**Your goal**
Repeat only the lines below from the one containing "red lamp: 2 -> 0" through the one containing "white traffic cone: 2 -> 3", inclusive, exactly as written.

**Exercise inputs**
============

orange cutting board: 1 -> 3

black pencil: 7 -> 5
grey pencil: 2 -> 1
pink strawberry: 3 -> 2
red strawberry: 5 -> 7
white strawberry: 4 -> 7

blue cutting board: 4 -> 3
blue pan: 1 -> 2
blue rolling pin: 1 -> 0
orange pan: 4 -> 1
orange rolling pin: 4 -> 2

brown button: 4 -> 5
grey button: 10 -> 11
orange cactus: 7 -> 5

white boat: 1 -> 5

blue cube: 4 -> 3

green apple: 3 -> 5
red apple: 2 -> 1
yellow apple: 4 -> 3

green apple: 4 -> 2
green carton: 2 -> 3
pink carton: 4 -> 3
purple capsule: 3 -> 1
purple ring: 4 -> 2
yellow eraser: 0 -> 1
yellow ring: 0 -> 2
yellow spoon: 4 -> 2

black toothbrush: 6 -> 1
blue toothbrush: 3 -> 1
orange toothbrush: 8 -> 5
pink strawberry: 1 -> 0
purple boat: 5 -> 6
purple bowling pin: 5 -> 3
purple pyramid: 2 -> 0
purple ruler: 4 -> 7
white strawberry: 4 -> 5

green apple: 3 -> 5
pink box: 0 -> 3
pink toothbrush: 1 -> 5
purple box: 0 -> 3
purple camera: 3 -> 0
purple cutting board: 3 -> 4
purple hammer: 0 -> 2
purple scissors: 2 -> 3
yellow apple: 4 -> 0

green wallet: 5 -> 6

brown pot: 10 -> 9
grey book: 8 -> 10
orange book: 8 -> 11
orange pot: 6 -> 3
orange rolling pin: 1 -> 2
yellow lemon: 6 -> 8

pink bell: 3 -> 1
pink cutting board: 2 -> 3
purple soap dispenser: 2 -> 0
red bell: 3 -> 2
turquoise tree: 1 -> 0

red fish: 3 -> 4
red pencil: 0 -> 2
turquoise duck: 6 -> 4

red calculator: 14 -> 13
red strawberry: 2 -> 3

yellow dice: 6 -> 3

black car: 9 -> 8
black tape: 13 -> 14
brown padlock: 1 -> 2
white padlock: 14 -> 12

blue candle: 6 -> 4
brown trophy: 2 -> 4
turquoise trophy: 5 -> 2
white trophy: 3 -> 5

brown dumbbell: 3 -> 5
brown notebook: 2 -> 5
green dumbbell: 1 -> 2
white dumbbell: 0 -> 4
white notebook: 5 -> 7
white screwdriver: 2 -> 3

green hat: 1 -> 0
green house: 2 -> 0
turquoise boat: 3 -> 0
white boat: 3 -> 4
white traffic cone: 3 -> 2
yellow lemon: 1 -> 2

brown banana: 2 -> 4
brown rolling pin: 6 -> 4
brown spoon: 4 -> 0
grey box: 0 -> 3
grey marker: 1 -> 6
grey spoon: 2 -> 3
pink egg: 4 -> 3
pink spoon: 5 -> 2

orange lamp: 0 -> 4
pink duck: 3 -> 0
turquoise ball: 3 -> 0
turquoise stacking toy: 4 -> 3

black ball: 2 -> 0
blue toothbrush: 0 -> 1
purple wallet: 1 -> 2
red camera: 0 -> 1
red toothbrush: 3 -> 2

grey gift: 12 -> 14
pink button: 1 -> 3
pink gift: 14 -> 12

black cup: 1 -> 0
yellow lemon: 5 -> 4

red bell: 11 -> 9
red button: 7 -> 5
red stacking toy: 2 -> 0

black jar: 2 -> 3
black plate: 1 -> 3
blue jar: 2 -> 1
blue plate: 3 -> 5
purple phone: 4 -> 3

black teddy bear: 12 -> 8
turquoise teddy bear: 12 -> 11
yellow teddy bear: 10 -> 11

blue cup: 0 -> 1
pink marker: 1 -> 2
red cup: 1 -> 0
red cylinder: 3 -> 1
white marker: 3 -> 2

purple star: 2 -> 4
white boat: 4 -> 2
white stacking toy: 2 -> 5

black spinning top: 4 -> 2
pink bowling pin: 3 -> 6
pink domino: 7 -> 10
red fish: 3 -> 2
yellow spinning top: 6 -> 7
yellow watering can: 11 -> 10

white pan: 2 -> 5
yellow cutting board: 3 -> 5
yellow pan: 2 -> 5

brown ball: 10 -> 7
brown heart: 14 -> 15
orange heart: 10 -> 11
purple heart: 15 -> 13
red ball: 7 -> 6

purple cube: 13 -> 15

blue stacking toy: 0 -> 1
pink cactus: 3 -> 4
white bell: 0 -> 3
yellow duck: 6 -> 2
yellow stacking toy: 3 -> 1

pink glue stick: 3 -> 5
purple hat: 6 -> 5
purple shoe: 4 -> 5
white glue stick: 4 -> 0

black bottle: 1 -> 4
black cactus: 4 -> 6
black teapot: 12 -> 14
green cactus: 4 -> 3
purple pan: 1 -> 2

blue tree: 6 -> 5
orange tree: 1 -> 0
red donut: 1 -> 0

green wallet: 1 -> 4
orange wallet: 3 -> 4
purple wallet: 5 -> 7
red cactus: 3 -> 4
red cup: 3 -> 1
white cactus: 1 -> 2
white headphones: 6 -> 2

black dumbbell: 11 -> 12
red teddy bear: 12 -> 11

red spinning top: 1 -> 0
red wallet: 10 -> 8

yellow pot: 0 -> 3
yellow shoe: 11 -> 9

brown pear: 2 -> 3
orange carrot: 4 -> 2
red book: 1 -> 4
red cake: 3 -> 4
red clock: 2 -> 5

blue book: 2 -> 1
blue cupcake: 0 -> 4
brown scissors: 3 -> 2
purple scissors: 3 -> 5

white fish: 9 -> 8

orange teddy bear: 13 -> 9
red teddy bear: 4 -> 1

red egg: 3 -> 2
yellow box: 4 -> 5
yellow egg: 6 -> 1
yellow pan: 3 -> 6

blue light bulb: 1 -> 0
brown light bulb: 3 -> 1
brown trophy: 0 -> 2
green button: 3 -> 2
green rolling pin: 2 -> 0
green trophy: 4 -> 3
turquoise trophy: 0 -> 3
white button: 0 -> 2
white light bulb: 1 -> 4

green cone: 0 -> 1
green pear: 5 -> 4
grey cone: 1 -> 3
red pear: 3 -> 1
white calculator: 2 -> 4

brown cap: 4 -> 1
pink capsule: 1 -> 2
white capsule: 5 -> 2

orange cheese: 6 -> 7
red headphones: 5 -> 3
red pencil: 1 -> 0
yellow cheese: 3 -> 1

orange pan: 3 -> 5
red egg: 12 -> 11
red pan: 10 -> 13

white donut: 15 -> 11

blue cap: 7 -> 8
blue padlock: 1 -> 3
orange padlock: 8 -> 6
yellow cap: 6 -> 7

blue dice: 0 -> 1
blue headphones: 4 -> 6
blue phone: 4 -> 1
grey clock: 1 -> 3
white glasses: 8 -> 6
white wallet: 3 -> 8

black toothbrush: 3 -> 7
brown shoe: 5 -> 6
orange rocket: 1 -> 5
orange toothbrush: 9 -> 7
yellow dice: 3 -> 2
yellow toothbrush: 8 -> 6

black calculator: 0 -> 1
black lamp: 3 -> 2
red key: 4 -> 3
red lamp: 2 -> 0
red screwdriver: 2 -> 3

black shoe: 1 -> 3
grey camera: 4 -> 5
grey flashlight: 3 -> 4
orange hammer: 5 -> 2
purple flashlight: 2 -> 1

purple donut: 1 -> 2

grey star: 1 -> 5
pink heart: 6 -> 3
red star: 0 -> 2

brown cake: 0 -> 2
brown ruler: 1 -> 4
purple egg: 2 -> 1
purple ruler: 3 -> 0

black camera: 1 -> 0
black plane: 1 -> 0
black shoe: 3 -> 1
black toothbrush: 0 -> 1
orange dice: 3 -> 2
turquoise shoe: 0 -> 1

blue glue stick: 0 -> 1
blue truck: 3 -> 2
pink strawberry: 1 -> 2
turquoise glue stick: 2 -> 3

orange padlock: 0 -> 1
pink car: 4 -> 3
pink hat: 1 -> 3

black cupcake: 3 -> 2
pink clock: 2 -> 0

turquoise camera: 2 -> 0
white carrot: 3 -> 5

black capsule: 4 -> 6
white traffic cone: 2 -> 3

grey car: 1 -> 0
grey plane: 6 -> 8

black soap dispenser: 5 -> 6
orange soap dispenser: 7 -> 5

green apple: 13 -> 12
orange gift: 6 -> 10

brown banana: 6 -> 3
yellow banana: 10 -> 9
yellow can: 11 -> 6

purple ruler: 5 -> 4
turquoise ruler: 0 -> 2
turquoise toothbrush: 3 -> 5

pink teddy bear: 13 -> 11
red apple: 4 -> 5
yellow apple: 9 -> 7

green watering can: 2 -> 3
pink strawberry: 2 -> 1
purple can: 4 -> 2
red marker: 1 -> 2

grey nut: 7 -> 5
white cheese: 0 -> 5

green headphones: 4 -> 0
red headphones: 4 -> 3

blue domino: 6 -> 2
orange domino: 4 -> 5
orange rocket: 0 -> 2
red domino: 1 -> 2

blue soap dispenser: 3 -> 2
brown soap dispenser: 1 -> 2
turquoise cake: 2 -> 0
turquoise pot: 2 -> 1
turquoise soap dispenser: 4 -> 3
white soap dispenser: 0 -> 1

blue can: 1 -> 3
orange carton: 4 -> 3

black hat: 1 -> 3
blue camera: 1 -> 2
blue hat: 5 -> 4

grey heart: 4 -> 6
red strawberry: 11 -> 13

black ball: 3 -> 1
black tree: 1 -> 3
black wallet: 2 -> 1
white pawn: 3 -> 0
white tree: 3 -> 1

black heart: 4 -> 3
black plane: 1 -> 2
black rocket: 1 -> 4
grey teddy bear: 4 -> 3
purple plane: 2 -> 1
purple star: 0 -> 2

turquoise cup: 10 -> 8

============

**Output for this exercise**
red lamp: 2 -> 0
red screwdriver: 2 -> 3

black shoe: 1 -> 3
grey camera: 4 -> 5
grey flashlight: 3 -> 4
orange hammer: 5 -> 2
purple flashlight: 2 -> 1

purple donut: 1 -> 2

grey star: 1 -> 5
pink heart: 6 -> 3
red star: 0 -> 2

brown cake: 0 -> 2
brown ruler: 1 -> 4
purple egg: 2 -> 1
purple ruler: 3 -> 0

black camera: 1 -> 0
black plane: 1 -> 0
black shoe: 3 -> 1
black toothbrush: 0 -> 1
orange dice: 3 -> 2
turquoise shoe: 0 -> 1

blue glue stick: 0 -> 1
blue truck: 3 -> 2
pink strawberry: 1 -> 2
turquoise glue stick: 2 -> 3

orange padlock: 0 -> 1
pink car: 4 -> 3
pink hat: 1 -> 3

black cupcake: 3 -> 2
pink clock: 2 -> 0

turquoise camera: 2 -> 0
white carrot: 3 -> 5

black capsule: 4 -> 6
white traffic cone: 2 -> 3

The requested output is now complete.